> **To do**: In the material below, the lines from the one containing "type=repainted; before=blue spectacles;" through the one containing "type=shifted; before=yellow toothbrush;" are to be given again exactly, ends included, and no others.

►

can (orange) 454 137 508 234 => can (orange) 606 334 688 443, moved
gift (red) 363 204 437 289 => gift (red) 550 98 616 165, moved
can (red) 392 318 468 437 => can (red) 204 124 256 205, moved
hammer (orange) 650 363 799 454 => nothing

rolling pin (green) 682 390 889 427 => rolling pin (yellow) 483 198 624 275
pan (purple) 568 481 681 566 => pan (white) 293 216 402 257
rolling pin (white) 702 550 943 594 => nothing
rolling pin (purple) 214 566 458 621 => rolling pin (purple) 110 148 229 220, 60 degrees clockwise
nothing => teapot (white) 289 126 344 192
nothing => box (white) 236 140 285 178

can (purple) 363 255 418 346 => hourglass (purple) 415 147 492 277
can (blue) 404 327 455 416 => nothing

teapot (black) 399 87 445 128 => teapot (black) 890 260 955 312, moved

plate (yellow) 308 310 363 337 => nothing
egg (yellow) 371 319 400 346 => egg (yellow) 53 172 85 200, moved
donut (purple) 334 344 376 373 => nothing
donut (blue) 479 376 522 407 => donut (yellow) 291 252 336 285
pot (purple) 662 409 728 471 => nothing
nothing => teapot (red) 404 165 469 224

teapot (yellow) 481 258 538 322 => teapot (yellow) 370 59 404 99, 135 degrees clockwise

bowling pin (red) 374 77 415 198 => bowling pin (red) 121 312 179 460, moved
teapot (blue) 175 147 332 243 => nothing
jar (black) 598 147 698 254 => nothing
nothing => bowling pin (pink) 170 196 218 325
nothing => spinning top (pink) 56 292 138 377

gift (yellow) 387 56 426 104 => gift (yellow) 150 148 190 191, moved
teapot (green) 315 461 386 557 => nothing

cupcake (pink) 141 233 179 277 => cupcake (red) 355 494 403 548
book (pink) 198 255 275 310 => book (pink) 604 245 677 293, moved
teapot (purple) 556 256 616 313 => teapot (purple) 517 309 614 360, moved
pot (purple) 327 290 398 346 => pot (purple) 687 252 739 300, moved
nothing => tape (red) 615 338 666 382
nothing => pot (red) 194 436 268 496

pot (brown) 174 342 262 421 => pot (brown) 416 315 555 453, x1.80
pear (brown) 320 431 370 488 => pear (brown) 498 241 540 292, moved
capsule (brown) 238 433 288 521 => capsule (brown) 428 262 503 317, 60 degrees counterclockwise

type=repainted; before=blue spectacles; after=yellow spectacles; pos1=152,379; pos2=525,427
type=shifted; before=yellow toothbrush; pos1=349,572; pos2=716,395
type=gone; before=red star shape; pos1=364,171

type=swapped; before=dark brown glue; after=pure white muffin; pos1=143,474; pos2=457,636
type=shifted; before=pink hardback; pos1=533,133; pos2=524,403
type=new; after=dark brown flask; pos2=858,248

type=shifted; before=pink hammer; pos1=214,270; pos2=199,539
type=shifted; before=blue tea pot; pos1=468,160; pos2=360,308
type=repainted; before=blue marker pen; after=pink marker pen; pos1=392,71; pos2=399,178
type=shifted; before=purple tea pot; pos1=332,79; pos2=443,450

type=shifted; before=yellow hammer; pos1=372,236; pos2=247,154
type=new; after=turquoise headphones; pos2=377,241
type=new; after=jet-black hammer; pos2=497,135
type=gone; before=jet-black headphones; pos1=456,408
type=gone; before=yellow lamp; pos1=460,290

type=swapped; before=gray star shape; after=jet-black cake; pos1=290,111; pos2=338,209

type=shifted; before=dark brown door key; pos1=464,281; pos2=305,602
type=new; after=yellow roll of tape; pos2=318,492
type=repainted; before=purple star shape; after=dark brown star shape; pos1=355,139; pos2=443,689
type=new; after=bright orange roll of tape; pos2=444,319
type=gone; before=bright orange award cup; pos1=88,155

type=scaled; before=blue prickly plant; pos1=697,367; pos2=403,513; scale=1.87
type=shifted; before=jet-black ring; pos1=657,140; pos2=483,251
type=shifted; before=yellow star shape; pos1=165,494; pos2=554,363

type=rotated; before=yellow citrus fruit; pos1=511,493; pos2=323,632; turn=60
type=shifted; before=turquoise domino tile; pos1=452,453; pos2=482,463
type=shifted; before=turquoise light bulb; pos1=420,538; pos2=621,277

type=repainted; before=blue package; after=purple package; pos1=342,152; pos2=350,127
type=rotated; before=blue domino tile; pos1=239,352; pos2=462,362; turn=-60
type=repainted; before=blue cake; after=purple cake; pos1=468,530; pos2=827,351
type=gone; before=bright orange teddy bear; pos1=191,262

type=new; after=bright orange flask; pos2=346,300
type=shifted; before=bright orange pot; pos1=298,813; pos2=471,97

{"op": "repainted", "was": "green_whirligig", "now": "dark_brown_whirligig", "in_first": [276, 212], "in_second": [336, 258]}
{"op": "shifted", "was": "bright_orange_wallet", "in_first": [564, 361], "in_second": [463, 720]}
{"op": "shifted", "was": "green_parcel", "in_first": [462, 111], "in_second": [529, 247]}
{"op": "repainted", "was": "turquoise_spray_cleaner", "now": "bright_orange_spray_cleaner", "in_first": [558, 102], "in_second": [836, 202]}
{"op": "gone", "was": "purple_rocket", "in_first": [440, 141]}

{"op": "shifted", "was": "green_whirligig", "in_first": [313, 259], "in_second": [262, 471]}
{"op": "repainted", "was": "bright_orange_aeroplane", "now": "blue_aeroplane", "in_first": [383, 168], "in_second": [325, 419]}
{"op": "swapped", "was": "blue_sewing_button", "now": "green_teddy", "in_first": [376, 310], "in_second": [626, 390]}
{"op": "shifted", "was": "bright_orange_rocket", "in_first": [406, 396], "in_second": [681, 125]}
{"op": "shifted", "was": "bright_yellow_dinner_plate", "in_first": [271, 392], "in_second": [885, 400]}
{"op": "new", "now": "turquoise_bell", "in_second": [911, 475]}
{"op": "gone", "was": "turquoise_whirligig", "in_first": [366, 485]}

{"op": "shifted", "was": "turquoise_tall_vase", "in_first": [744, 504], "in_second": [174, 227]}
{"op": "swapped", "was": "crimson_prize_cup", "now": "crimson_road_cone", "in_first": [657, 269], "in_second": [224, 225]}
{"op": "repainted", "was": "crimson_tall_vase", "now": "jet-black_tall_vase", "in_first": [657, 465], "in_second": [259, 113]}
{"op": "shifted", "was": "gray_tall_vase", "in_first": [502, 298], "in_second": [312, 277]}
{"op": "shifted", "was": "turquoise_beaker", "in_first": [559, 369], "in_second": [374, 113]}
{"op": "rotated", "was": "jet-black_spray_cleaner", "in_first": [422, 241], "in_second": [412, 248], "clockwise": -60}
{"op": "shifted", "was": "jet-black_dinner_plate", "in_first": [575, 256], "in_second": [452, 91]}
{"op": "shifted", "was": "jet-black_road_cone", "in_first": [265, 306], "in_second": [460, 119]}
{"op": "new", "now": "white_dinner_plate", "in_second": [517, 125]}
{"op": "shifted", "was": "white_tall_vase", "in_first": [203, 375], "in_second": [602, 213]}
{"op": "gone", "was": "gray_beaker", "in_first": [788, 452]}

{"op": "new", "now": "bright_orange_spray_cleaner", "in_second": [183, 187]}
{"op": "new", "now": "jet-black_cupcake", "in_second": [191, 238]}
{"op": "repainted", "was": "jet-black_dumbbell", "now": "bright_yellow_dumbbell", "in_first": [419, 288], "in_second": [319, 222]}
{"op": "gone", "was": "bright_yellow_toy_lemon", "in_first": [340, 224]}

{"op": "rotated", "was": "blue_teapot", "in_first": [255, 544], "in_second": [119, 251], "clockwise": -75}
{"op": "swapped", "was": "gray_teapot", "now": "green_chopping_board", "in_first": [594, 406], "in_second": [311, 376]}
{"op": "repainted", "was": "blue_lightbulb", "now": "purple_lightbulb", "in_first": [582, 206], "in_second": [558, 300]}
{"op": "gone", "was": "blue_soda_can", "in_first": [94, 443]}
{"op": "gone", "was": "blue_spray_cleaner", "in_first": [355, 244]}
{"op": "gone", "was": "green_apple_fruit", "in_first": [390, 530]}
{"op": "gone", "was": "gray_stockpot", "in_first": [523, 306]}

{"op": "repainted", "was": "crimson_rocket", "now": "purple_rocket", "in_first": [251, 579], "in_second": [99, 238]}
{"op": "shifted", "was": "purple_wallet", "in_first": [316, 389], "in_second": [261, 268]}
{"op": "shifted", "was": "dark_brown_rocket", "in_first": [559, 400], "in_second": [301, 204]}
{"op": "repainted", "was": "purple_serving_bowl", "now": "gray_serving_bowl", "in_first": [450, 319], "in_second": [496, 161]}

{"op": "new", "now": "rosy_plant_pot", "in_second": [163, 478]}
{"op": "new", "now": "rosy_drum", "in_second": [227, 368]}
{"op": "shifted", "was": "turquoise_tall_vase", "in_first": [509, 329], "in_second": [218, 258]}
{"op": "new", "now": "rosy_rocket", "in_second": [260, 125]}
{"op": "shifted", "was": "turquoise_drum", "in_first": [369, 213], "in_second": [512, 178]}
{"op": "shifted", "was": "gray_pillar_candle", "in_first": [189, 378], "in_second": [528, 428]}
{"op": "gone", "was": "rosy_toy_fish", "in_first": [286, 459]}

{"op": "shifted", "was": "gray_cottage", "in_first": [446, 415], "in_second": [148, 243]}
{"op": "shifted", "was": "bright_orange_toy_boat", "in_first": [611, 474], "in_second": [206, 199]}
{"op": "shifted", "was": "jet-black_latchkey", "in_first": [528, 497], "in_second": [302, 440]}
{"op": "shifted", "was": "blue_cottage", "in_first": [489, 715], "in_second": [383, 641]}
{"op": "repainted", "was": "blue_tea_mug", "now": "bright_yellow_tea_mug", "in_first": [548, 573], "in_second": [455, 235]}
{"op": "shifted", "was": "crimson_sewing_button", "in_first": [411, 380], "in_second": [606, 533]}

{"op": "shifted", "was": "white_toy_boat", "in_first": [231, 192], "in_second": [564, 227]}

◄

> **Answer space**:
type=repainted; before=blue spectacles; after=yellow spectacles; pos1=152,379; pos2=525,427
type=shifted; before=yellow toothbrush; pos1=349,572; pos2=716,395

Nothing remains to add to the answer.